**Your instructions:** The answer must give back every line of the data exactly, with no pictures.

**Given material:**
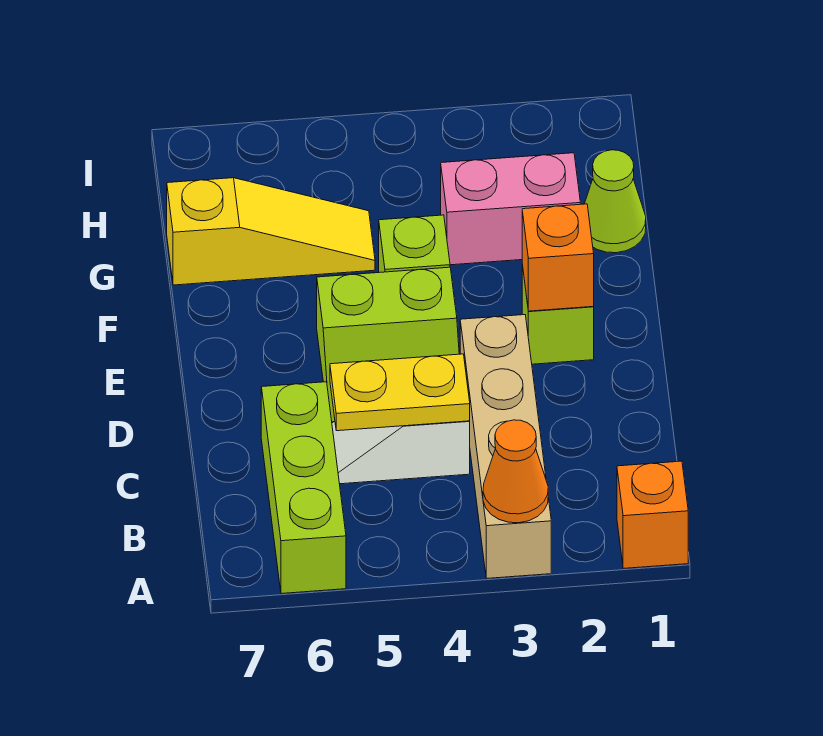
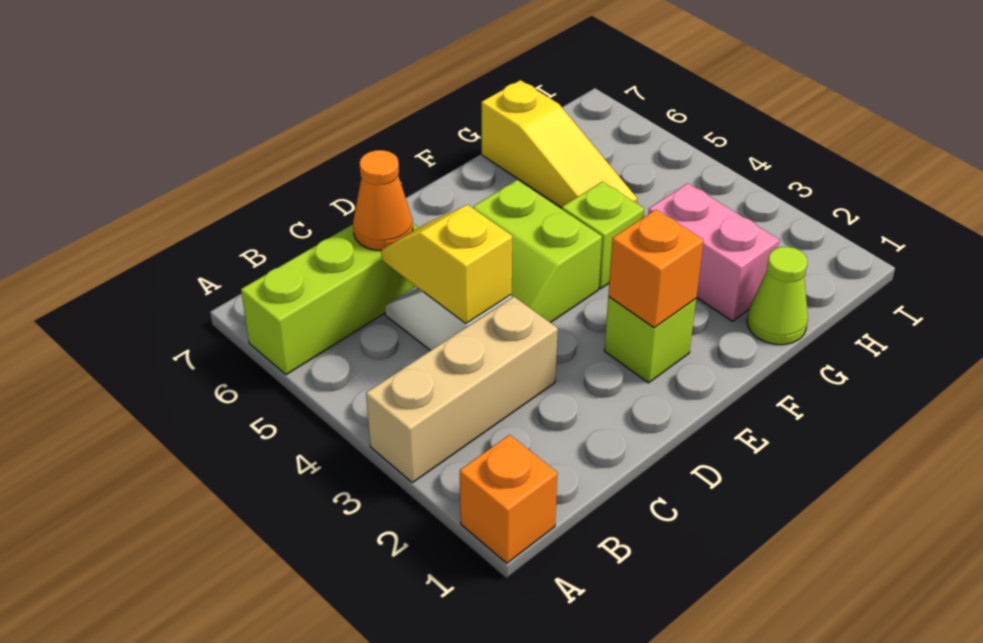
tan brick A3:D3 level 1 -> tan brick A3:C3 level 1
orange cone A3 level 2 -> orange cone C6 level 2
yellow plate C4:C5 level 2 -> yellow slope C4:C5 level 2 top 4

**Result for this exercise:**
tan brick A3:D3 level 1 -> tan brick A3:C3 level 1
orange cone A3 level 2 -> orange cone C6 level 2
yellow plate C4:C5 level 2 -> yellow slope C4:C5 level 2 top 4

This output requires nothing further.